___ GIVEN RECORDS ___

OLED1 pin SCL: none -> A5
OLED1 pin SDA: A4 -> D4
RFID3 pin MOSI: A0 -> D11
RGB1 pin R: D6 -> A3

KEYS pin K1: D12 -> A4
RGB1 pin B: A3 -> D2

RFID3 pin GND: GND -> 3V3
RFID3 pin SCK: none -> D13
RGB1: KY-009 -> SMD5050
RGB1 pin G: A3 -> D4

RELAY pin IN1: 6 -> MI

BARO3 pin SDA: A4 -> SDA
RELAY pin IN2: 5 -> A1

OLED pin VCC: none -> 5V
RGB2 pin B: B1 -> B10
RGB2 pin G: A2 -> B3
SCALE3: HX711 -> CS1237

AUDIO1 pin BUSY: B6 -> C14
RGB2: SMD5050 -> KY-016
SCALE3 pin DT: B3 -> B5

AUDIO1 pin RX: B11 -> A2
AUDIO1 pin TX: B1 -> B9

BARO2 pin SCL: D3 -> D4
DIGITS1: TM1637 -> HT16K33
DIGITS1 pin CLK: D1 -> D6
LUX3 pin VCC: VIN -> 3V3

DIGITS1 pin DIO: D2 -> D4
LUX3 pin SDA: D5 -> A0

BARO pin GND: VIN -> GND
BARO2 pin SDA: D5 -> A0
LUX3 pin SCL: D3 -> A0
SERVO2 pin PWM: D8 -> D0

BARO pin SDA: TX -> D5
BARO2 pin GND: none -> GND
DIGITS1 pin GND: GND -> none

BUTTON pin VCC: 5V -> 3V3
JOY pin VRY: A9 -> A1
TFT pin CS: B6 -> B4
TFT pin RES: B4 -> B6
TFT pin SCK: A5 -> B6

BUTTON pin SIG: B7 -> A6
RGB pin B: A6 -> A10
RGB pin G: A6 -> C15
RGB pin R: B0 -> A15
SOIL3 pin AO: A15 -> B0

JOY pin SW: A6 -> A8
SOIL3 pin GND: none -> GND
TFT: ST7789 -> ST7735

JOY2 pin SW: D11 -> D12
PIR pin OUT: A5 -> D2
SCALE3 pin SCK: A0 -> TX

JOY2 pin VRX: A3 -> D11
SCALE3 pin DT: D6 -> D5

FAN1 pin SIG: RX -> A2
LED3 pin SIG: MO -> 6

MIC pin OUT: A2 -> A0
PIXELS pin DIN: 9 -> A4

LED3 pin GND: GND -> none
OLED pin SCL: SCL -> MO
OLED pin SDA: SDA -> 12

___

PROBLEM DESCRIPTION – Using the material above, find each line that holds "BUTTON" and copy that line.

WRITTEN RESPONSE –
BUTTON pin VCC: 5V -> 3V3
BUTTON pin SIG: B7 -> A6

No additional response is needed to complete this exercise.